== EXERCISE BRIEF ==
Nothing is to be left out; print all the entries exactly.

Saved entries
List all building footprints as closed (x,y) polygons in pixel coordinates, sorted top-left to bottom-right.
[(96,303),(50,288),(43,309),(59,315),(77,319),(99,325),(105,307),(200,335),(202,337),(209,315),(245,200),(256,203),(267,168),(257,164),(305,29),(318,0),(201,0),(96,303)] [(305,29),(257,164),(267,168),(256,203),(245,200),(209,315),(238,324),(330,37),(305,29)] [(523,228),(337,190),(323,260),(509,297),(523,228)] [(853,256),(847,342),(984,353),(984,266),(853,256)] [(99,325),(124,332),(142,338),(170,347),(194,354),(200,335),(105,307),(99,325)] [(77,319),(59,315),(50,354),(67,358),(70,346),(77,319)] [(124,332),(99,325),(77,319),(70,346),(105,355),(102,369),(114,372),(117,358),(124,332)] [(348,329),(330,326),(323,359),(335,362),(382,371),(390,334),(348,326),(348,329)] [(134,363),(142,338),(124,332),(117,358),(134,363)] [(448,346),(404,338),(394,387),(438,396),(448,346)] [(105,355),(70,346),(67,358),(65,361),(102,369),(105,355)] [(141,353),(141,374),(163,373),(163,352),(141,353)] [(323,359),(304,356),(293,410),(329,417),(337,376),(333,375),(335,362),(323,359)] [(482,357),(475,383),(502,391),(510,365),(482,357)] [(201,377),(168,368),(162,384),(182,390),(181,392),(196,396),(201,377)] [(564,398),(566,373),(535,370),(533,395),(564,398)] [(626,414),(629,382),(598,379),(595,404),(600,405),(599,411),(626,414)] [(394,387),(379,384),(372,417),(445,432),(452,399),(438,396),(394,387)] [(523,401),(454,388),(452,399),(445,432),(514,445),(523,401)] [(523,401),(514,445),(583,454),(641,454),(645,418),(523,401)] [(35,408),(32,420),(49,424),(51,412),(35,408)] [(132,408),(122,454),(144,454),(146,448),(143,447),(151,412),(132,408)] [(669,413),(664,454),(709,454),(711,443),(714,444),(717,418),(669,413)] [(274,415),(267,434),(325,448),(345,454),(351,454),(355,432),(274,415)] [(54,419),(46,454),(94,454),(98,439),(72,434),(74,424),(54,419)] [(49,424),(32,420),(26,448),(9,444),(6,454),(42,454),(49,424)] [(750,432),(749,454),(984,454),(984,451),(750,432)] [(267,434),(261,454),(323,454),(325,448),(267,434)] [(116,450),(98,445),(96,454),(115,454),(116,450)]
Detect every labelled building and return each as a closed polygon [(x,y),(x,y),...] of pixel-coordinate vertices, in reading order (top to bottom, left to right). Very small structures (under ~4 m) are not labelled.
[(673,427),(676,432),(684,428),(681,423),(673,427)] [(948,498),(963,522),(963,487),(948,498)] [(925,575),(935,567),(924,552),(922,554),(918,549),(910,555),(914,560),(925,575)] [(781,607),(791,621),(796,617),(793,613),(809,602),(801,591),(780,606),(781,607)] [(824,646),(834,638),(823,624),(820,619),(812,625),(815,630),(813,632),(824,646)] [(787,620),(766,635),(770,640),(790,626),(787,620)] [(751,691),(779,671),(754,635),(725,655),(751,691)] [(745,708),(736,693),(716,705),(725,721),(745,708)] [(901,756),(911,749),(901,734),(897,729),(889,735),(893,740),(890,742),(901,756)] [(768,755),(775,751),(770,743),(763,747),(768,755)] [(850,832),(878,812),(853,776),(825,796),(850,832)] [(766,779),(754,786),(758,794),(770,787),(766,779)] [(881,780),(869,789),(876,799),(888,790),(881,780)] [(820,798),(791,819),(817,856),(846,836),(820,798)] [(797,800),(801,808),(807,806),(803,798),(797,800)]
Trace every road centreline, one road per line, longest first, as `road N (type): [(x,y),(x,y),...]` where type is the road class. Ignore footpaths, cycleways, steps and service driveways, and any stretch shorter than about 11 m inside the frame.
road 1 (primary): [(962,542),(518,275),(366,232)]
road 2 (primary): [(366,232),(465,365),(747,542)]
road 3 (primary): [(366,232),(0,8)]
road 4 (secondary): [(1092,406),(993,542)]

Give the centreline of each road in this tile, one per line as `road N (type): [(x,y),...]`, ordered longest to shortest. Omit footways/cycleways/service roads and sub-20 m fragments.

== EXERCISE ANSWER ==
List all building footprints as closed (x,y) polygons in pixel coordinates, sorted top-left to bottom-right.
[(96,303),(50,288),(43,309),(59,315),(77,319),(99,325),(105,307),(200,335),(202,337),(209,315),(245,200),(256,203),(267,168),(257,164),(305,29),(318,0),(201,0),(96,303)] [(305,29),(257,164),(267,168),(256,203),(245,200),(209,315),(238,324),(330,37),(305,29)] [(523,228),(337,190),(323,260),(509,297),(523,228)] [(853,256),(847,342),(984,353),(984,266),(853,256)] [(99,325),(124,332),(142,338),(170,347),(194,354),(200,335),(105,307),(99,325)] [(77,319),(59,315),(50,354),(67,358),(70,346),(77,319)] [(124,332),(99,325),(77,319),(70,346),(105,355),(102,369),(114,372),(117,358),(124,332)] [(348,329),(330,326),(323,359),(335,362),(382,371),(390,334),(348,326),(348,329)] [(134,363),(142,338),(124,332),(117,358),(134,363)] [(448,346),(404,338),(394,387),(438,396),(448,346)] [(105,355),(70,346),(67,358),(65,361),(102,369),(105,355)] [(141,353),(141,374),(163,373),(163,352),(141,353)] [(323,359),(304,356),(293,410),(329,417),(337,376),(333,375),(335,362),(323,359)] [(482,357),(475,383),(502,391),(510,365),(482,357)] [(201,377),(168,368),(162,384),(182,390),(181,392),(196,396),(201,377)] [(564,398),(566,373),(535,370),(533,395),(564,398)] [(626,414),(629,382),(598,379),(595,404),(600,405),(599,411),(626,414)] [(394,387),(379,384),(372,417),(445,432),(452,399),(438,396),(394,387)] [(523,401),(454,388),(452,399),(445,432),(514,445),(523,401)] [(523,401),(514,445),(583,454),(641,454),(645,418),(523,401)] [(35,408),(32,420),(49,424),(51,412),(35,408)] [(132,408),(122,454),(144,454),(146,448),(143,447),(151,412),(132,408)] [(669,413),(664,454),(709,454),(711,443),(714,444),(717,418),(669,413)] [(274,415),(267,434),(325,448),(345,454),(351,454),(355,432),(274,415)] [(54,419),(46,454),(94,454),(98,439),(72,434),(74,424),(54,419)] [(49,424),(32,420),(26,448),(9,444),(6,454),(42,454),(49,424)] [(750,432),(749,454),(984,454),(984,451),(750,432)] [(267,434),(261,454),(323,454),(325,448),(267,434)] [(116,450),(98,445),(96,454),(115,454),(116,450)]
Detect every labelled building and return each as a closed polygon [(x,y),(x,y),...] of pixel-coordinate vertices, in reading order (top to bottom, left to right). Very small structures (under ~4 m) are not labelled.
[(673,427),(676,432),(684,428),(681,423),(673,427)] [(948,498),(963,522),(963,487),(948,498)] [(925,575),(935,567),(924,552),(922,554),(918,549),(910,555),(914,560),(925,575)] [(781,607),(791,621),(796,617),(793,613),(809,602),(801,591),(780,606),(781,607)] [(824,646),(834,638),(823,624),(820,619),(812,625),(815,630),(813,632),(824,646)] [(787,620),(766,635),(770,640),(790,626),(787,620)] [(751,691),(779,671),(754,635),(725,655),(751,691)] [(745,708),(736,693),(716,705),(725,721),(745,708)] [(901,756),(911,749),(901,734),(897,729),(889,735),(893,740),(890,742),(901,756)] [(768,755),(775,751),(770,743),(763,747),(768,755)] [(850,832),(878,812),(853,776),(825,796),(850,832)] [(766,779),(754,786),(758,794),(770,787),(766,779)] [(881,780),(869,789),(876,799),(888,790),(881,780)] [(820,798),(791,819),(817,856),(846,836),(820,798)] [(797,800),(801,808),(807,806),(803,798),(797,800)]
Trace every road centreline, one road per line, longest first, as `road N (type): [(x,y),(x,y),...]` where type is the road class. Ignore footpaths, cycleways, steps and service driveways, and any stretch shorter than about 11 m inside the frame.
road 1 (primary): [(962,542),(518,275),(366,232)]
road 2 (primary): [(366,232),(465,365),(747,542)]
road 3 (primary): [(366,232),(0,8)]
road 4 (secondary): [(1092,406),(993,542)]

Give the centreline of each road in this tile, one per line as `road N (type): [(x,y),...]`, ordered longest to shortest. Omit footways/cycleways/service roads and sub-20 m fragments.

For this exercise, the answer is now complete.